> **Given data**:
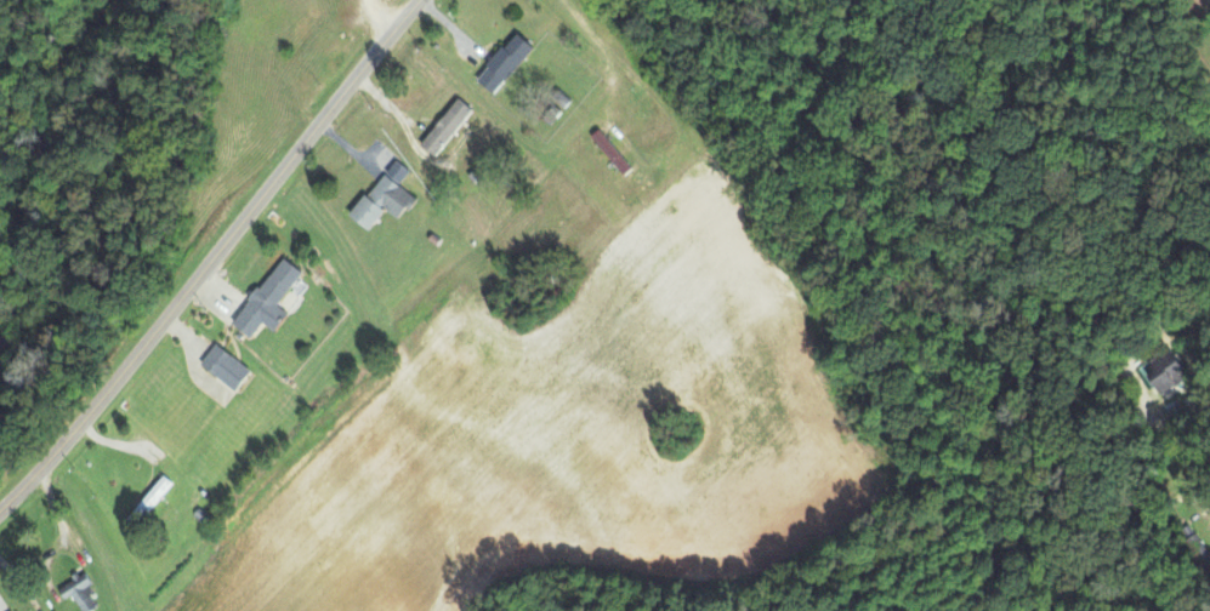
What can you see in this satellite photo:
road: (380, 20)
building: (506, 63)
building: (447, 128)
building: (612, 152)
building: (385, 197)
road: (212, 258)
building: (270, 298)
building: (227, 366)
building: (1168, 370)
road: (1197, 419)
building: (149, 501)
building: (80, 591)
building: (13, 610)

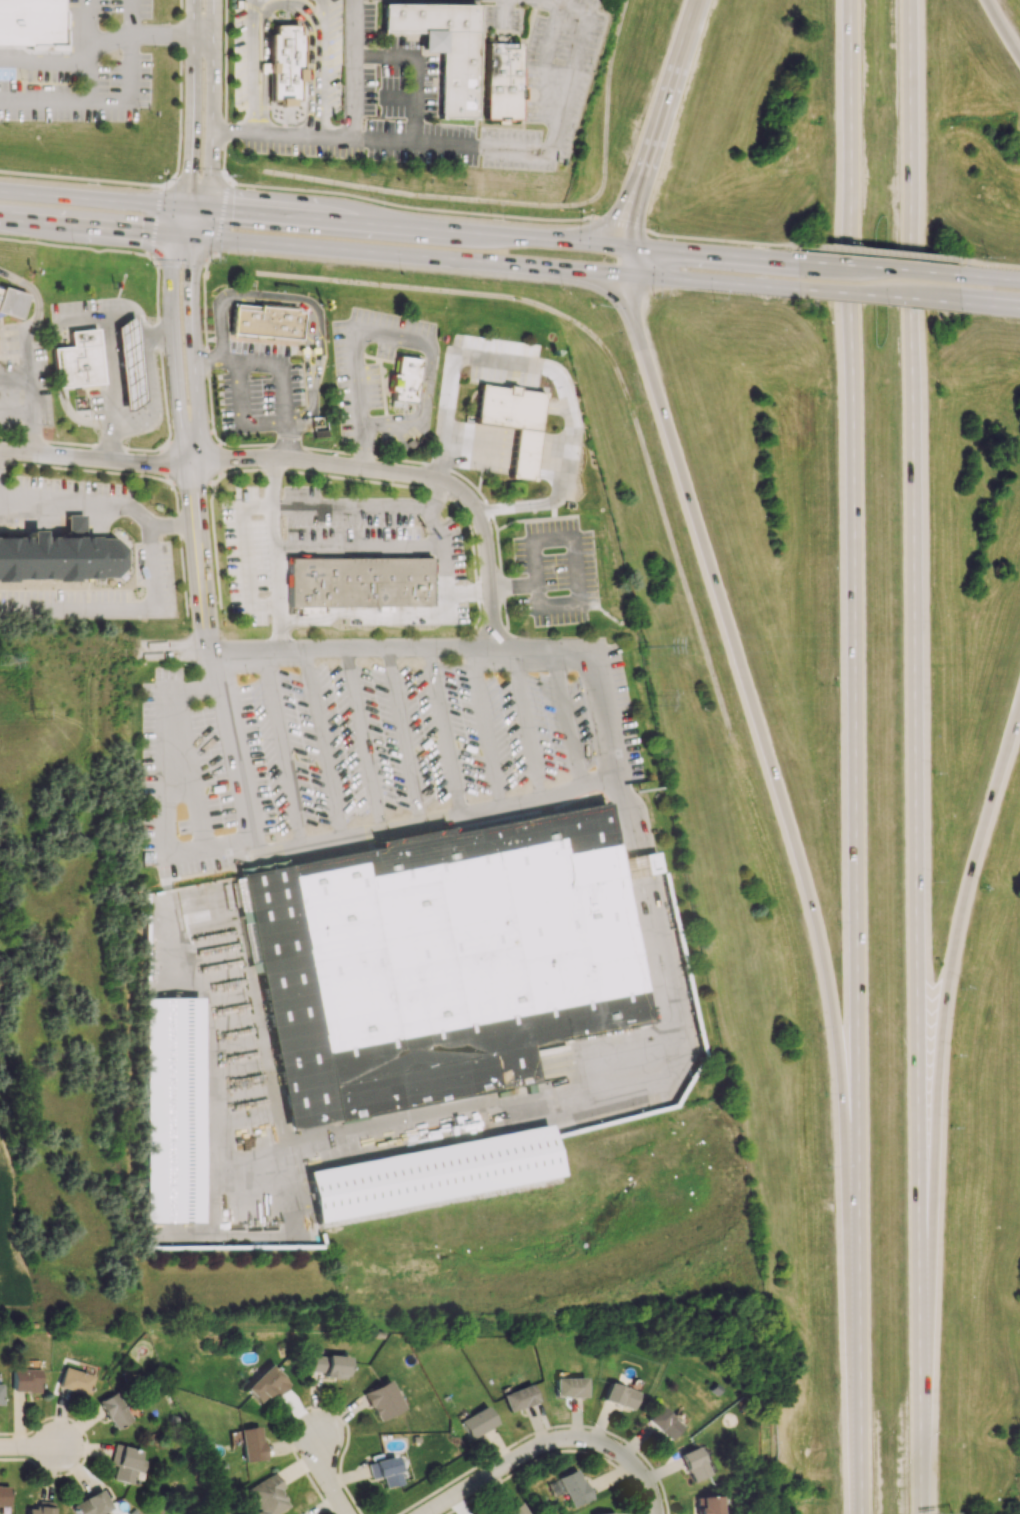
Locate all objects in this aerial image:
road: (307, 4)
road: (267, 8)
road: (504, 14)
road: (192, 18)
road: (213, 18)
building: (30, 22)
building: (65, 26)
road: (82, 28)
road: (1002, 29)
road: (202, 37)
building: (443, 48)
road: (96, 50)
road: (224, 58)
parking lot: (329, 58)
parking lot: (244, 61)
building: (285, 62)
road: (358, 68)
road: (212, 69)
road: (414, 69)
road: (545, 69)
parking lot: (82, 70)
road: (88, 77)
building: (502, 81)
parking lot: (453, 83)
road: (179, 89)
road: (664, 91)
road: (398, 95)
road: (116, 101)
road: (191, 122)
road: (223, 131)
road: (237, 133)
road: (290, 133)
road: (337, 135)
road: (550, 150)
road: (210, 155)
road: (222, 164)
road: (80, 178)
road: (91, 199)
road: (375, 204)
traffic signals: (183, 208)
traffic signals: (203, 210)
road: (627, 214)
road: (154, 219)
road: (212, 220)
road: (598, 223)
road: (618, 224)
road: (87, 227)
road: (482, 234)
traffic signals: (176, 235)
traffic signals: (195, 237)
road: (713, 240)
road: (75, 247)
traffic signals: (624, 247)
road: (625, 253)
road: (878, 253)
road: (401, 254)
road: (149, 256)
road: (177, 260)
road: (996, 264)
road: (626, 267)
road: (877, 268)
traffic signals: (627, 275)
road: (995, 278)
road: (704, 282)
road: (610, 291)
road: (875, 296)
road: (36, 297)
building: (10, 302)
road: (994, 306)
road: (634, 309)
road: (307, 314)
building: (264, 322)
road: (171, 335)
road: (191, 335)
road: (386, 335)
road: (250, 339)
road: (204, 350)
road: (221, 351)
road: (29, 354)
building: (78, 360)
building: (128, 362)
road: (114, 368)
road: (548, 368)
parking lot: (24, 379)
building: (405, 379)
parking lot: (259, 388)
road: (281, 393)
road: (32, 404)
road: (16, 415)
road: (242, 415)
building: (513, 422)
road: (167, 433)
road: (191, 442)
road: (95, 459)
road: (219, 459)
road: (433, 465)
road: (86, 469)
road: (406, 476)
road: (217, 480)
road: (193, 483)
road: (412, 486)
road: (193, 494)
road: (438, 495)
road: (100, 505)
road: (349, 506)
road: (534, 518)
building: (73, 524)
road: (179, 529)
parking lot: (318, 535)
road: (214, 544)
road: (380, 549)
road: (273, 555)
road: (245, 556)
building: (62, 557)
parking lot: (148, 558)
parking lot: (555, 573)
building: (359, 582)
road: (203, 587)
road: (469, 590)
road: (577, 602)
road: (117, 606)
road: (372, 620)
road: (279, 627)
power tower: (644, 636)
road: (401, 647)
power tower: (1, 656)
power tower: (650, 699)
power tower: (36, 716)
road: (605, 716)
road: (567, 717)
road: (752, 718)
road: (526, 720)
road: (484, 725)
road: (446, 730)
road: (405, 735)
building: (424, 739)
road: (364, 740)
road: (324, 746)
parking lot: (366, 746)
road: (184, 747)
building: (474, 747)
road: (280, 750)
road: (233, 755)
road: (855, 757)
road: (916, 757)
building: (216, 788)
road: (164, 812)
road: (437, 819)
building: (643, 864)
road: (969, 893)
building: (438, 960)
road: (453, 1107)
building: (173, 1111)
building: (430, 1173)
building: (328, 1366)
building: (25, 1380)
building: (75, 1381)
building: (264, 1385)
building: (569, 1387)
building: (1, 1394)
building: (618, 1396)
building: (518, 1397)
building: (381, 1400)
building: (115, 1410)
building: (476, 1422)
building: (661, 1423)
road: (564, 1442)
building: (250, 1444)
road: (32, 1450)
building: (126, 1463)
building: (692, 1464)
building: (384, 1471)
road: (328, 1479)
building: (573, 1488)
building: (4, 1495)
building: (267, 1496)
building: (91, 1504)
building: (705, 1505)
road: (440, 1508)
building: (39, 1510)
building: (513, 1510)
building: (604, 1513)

> **What the task requires**:
Once you find the string "this" in a line of the records, copy that line.

> **Written answer**:
What can you see in this satellite photo:
Locate all objects in this aerial image:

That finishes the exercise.